▶ **What this task involves**: Once the line containing "C105: 680pF (CN102/2, ZOB2)" is found in the entries below, reproduce it and every line after it, stopping at and including the line containing "L1: none -> 6.8mH (OUT, VOL)"; reproduce nothing else, and keep each line exact.

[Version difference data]
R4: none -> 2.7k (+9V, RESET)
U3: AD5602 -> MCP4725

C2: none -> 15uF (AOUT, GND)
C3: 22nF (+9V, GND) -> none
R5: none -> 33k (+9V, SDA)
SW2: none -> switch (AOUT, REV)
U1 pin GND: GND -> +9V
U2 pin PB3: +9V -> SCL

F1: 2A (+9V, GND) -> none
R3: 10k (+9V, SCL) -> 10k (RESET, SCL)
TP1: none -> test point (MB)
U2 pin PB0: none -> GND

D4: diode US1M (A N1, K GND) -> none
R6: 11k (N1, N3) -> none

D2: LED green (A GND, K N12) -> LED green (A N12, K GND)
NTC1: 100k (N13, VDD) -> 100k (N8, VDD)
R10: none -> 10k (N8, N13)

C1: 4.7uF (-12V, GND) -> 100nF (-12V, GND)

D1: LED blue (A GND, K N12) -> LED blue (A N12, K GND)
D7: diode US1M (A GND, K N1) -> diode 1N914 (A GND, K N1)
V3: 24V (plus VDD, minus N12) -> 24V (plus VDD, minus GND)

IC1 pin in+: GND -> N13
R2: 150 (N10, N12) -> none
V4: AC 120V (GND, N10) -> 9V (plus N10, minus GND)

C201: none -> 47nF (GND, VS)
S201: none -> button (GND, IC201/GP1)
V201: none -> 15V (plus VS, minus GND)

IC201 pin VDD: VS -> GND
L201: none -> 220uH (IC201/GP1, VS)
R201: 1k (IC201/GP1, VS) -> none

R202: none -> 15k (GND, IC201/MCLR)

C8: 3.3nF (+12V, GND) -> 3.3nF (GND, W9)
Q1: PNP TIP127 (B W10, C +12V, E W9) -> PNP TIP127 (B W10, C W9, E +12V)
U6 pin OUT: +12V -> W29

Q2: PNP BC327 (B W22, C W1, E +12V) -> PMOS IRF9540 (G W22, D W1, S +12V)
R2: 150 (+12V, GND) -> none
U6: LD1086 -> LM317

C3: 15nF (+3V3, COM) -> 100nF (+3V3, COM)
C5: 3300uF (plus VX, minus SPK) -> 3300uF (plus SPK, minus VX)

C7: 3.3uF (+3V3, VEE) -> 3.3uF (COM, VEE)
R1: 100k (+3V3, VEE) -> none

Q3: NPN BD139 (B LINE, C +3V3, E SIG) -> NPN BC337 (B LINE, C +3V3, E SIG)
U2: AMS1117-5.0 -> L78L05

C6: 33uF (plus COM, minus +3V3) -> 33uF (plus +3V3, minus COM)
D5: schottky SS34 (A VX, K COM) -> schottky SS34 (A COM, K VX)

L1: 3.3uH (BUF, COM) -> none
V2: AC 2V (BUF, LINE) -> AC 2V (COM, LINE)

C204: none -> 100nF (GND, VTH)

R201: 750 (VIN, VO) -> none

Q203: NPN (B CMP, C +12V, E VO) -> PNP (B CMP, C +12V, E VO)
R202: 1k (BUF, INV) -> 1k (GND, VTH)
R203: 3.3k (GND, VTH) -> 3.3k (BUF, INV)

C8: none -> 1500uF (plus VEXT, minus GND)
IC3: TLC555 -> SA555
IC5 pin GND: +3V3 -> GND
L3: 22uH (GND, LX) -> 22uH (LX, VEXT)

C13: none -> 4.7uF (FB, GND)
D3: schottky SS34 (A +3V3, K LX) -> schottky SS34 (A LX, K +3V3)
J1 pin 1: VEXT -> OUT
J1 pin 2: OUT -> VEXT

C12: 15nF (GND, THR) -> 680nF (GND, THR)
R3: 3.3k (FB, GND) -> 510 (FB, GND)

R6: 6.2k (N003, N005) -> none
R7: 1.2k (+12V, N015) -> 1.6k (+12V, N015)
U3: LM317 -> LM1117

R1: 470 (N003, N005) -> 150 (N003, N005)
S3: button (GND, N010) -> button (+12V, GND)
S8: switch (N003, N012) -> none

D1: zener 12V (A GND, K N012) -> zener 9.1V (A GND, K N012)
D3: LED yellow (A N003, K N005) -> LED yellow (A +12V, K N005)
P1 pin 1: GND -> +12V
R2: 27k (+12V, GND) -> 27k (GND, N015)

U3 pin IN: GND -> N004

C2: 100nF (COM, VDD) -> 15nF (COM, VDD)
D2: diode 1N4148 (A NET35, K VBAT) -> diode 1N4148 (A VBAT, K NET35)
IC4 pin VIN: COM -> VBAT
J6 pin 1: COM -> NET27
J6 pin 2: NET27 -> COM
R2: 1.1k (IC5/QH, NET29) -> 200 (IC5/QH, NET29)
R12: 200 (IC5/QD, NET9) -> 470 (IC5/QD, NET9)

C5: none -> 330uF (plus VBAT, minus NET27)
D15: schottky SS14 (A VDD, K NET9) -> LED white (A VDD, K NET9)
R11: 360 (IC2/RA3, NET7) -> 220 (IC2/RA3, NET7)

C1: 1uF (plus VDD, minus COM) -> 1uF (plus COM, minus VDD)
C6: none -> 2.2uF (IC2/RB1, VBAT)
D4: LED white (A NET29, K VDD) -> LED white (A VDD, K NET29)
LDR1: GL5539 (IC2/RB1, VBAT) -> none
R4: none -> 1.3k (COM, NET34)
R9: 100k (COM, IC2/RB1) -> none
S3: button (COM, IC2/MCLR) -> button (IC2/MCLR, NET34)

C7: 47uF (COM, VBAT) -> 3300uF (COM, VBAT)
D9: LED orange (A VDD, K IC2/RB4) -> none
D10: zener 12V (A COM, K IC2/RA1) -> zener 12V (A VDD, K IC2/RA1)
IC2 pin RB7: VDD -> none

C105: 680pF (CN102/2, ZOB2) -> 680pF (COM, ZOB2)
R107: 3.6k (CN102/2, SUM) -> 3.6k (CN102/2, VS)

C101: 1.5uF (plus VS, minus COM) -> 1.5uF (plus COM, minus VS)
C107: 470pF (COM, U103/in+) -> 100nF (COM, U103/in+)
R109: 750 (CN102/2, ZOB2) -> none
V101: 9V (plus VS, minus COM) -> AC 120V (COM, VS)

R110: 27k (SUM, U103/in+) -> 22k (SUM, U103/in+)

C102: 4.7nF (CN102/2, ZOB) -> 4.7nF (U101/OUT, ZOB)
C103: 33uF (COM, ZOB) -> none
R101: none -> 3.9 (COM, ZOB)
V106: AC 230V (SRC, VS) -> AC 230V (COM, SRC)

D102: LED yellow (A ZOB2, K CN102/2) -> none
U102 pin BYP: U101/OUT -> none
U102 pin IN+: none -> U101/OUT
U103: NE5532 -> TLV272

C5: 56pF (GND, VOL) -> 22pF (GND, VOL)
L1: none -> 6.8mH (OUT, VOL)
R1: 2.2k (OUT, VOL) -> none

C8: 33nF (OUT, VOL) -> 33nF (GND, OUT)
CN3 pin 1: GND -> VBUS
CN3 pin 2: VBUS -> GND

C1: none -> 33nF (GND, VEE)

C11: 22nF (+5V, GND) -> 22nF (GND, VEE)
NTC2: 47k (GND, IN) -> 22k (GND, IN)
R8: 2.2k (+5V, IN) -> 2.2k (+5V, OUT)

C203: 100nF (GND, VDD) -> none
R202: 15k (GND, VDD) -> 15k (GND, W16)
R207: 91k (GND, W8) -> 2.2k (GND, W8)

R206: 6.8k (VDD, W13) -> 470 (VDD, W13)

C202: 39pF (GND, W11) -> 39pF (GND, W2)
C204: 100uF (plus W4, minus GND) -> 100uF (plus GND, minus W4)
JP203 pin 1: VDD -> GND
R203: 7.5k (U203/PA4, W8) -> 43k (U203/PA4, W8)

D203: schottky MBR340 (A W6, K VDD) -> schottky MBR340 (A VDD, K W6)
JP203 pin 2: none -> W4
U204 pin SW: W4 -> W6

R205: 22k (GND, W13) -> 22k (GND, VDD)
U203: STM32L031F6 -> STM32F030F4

▶ **Answer to the problem**:
C105: 680pF (CN102/2, ZOB2) -> 680pF (COM, ZOB2)
R107: 3.6k (CN102/2, SUM) -> 3.6k (CN102/2, VS)

C101: 1.5uF (plus VS, minus COM) -> 1.5uF (plus COM, minus VS)
C107: 470pF (COM, U103/in+) -> 100nF (COM, U103/in+)
R109: 750 (CN102/2, ZOB2) -> none
V101: 9V (plus VS, minus COM) -> AC 120V (COM, VS)

R110: 27k (SUM, U103/in+) -> 22k (SUM, U103/in+)

C102: 4.7nF (CN102/2, ZOB) -> 4.7nF (U101/OUT, ZOB)
C103: 33uF (COM, ZOB) -> none
R101: none -> 3.9 (COM, ZOB)
V106: AC 230V (SRC, VS) -> AC 230V (COM, SRC)

D102: LED yellow (A ZOB2, K CN102/2) -> none
U102 pin BYP: U101/OUT -> none
U102 pin IN+: none -> U101/OUT
U103: NE5532 -> TLV272

C5: 56pF (GND, VOL) -> 22pF (GND, VOL)
L1: none -> 6.8mH (OUT, VOL)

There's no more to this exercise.